## Stored data

• • • •

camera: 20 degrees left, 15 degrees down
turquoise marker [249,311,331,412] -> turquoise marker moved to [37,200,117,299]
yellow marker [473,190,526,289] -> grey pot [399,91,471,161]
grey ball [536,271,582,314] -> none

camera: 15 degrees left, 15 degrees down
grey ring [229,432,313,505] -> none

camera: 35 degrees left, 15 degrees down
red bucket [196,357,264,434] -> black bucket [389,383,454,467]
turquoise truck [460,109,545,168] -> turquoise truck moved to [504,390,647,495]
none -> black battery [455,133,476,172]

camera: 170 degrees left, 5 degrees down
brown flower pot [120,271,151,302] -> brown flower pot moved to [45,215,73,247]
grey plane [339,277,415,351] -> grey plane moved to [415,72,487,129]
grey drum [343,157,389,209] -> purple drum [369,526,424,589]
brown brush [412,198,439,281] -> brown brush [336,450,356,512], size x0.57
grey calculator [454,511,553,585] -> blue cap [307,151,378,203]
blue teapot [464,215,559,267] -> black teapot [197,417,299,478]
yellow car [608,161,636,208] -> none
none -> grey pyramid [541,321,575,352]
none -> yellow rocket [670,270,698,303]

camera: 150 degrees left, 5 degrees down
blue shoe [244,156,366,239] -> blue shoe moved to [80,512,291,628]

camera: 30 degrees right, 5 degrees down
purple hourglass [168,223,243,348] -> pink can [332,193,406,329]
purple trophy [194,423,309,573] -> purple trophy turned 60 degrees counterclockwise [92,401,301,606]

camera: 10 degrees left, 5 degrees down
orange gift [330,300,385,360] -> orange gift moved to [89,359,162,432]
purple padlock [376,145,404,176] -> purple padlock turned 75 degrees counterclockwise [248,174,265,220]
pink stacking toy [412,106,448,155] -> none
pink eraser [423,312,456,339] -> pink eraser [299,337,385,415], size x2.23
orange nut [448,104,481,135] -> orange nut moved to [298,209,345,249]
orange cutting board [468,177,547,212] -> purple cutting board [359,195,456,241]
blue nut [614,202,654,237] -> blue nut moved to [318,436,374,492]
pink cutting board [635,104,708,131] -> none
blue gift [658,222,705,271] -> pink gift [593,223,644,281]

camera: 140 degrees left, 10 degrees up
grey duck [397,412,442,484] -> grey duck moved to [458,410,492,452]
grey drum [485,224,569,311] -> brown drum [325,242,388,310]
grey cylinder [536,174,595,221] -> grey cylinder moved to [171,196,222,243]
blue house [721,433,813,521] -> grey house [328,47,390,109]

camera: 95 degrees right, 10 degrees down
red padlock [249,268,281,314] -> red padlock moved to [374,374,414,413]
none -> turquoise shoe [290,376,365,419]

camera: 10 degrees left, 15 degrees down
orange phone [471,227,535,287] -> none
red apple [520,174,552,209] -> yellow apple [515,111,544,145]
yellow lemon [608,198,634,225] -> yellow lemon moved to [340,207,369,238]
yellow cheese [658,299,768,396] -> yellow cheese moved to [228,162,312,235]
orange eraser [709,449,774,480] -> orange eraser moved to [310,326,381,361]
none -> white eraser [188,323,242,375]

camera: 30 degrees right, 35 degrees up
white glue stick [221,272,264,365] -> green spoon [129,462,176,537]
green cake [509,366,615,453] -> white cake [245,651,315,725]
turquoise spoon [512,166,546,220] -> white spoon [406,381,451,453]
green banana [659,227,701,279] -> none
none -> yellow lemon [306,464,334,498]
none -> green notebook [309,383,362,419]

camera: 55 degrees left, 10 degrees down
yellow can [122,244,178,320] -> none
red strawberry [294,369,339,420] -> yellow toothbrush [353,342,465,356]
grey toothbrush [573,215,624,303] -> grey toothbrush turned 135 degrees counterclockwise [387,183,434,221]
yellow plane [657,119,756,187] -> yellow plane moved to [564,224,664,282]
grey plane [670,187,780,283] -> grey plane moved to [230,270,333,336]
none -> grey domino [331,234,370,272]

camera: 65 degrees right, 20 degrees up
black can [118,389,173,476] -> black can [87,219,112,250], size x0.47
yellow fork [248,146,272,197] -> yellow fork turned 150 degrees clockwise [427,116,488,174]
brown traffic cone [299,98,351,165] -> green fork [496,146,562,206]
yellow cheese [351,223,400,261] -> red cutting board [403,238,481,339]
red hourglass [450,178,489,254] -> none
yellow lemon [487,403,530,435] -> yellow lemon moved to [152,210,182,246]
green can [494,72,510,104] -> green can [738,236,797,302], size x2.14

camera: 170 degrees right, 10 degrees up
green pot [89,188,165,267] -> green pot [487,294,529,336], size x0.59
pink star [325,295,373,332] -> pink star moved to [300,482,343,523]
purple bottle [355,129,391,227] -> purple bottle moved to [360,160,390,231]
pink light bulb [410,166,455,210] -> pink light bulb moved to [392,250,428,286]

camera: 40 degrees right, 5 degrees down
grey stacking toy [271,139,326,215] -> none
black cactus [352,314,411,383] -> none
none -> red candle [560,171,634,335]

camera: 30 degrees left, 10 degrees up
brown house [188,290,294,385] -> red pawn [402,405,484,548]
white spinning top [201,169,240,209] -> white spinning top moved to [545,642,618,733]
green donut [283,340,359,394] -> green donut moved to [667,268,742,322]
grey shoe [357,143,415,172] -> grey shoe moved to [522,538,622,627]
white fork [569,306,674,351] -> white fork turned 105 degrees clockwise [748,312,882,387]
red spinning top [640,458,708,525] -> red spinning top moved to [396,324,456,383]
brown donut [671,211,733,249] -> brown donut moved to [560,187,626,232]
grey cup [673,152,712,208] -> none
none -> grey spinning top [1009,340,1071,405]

• • • •

## What you need to do
All of the data above needs to be written out exactly.

## Answer to this problem
camera: 20 degrees left, 15 degrees down
turquoise marker [249,311,331,412] -> turquoise marker moved to [37,200,117,299]
yellow marker [473,190,526,289] -> grey pot [399,91,471,161]
grey ball [536,271,582,314] -> none

camera: 15 degrees left, 15 degrees down
grey ring [229,432,313,505] -> none

camera: 35 degrees left, 15 degrees down
red bucket [196,357,264,434] -> black bucket [389,383,454,467]
turquoise truck [460,109,545,168] -> turquoise truck moved to [504,390,647,495]
none -> black battery [455,133,476,172]

camera: 170 degrees left, 5 degrees down
brown flower pot [120,271,151,302] -> brown flower pot moved to [45,215,73,247]
grey plane [339,277,415,351] -> grey plane moved to [415,72,487,129]
grey drum [343,157,389,209] -> purple drum [369,526,424,589]
brown brush [412,198,439,281] -> brown brush [336,450,356,512], size x0.57
grey calculator [454,511,553,585] -> blue cap [307,151,378,203]
blue teapot [464,215,559,267] -> black teapot [197,417,299,478]
yellow car [608,161,636,208] -> none
none -> grey pyramid [541,321,575,352]
none -> yellow rocket [670,270,698,303]

camera: 150 degrees left, 5 degrees down
blue shoe [244,156,366,239] -> blue shoe moved to [80,512,291,628]

camera: 30 degrees right, 5 degrees down
purple hourglass [168,223,243,348] -> pink can [332,193,406,329]
purple trophy [194,423,309,573] -> purple trophy turned 60 degrees counterclockwise [92,401,301,606]

camera: 10 degrees left, 5 degrees down
orange gift [330,300,385,360] -> orange gift moved to [89,359,162,432]
purple padlock [376,145,404,176] -> purple padlock turned 75 degrees counterclockwise [248,174,265,220]
pink stacking toy [412,106,448,155] -> none
pink eraser [423,312,456,339] -> pink eraser [299,337,385,415], size x2.23
orange nut [448,104,481,135] -> orange nut moved to [298,209,345,249]
orange cutting board [468,177,547,212] -> purple cutting board [359,195,456,241]
blue nut [614,202,654,237] -> blue nut moved to [318,436,374,492]
pink cutting board [635,104,708,131] -> none
blue gift [658,222,705,271] -> pink gift [593,223,644,281]

camera: 140 degrees left, 10 degrees up
grey duck [397,412,442,484] -> grey duck moved to [458,410,492,452]
grey drum [485,224,569,311] -> brown drum [325,242,388,310]
grey cylinder [536,174,595,221] -> grey cylinder moved to [171,196,222,243]
blue house [721,433,813,521] -> grey house [328,47,390,109]

camera: 95 degrees right, 10 degrees down
red padlock [249,268,281,314] -> red padlock moved to [374,374,414,413]
none -> turquoise shoe [290,376,365,419]

camera: 10 degrees left, 15 degrees down
orange phone [471,227,535,287] -> none
red apple [520,174,552,209] -> yellow apple [515,111,544,145]
yellow lemon [608,198,634,225] -> yellow lemon moved to [340,207,369,238]
yellow cheese [658,299,768,396] -> yellow cheese moved to [228,162,312,235]
orange eraser [709,449,774,480] -> orange eraser moved to [310,326,381,361]
none -> white eraser [188,323,242,375]

camera: 30 degrees right, 35 degrees up
white glue stick [221,272,264,365] -> green spoon [129,462,176,537]
green cake [509,366,615,453] -> white cake [245,651,315,725]
turquoise spoon [512,166,546,220] -> white spoon [406,381,451,453]
green banana [659,227,701,279] -> none
none -> yellow lemon [306,464,334,498]
none -> green notebook [309,383,362,419]

camera: 55 degrees left, 10 degrees down
yellow can [122,244,178,320] -> none
red strawberry [294,369,339,420] -> yellow toothbrush [353,342,465,356]
grey toothbrush [573,215,624,303] -> grey toothbrush turned 135 degrees counterclockwise [387,183,434,221]
yellow plane [657,119,756,187] -> yellow plane moved to [564,224,664,282]
grey plane [670,187,780,283] -> grey plane moved to [230,270,333,336]
none -> grey domino [331,234,370,272]

camera: 65 degrees right, 20 degrees up
black can [118,389,173,476] -> black can [87,219,112,250], size x0.47
yellow fork [248,146,272,197] -> yellow fork turned 150 degrees clockwise [427,116,488,174]
brown traffic cone [299,98,351,165] -> green fork [496,146,562,206]
yellow cheese [351,223,400,261] -> red cutting board [403,238,481,339]
red hourglass [450,178,489,254] -> none
yellow lemon [487,403,530,435] -> yellow lemon moved to [152,210,182,246]
green can [494,72,510,104] -> green can [738,236,797,302], size x2.14

camera: 170 degrees right, 10 degrees up
green pot [89,188,165,267] -> green pot [487,294,529,336], size x0.59
pink star [325,295,373,332] -> pink star moved to [300,482,343,523]
purple bottle [355,129,391,227] -> purple bottle moved to [360,160,390,231]
pink light bulb [410,166,455,210] -> pink light bulb moved to [392,250,428,286]

camera: 40 degrees right, 5 degrees down
grey stacking toy [271,139,326,215] -> none
black cactus [352,314,411,383] -> none
none -> red candle [560,171,634,335]

camera: 30 degrees left, 10 degrees up
brown house [188,290,294,385] -> red pawn [402,405,484,548]
white spinning top [201,169,240,209] -> white spinning top moved to [545,642,618,733]
green donut [283,340,359,394] -> green donut moved to [667,268,742,322]
grey shoe [357,143,415,172] -> grey shoe moved to [522,538,622,627]
white fork [569,306,674,351] -> white fork turned 105 degrees clockwise [748,312,882,387]
red spinning top [640,458,708,525] -> red spinning top moved to [396,324,456,383]
brown donut [671,211,733,249] -> brown donut moved to [560,187,626,232]
grey cup [673,152,712,208] -> none
none -> grey spinning top [1009,340,1071,405]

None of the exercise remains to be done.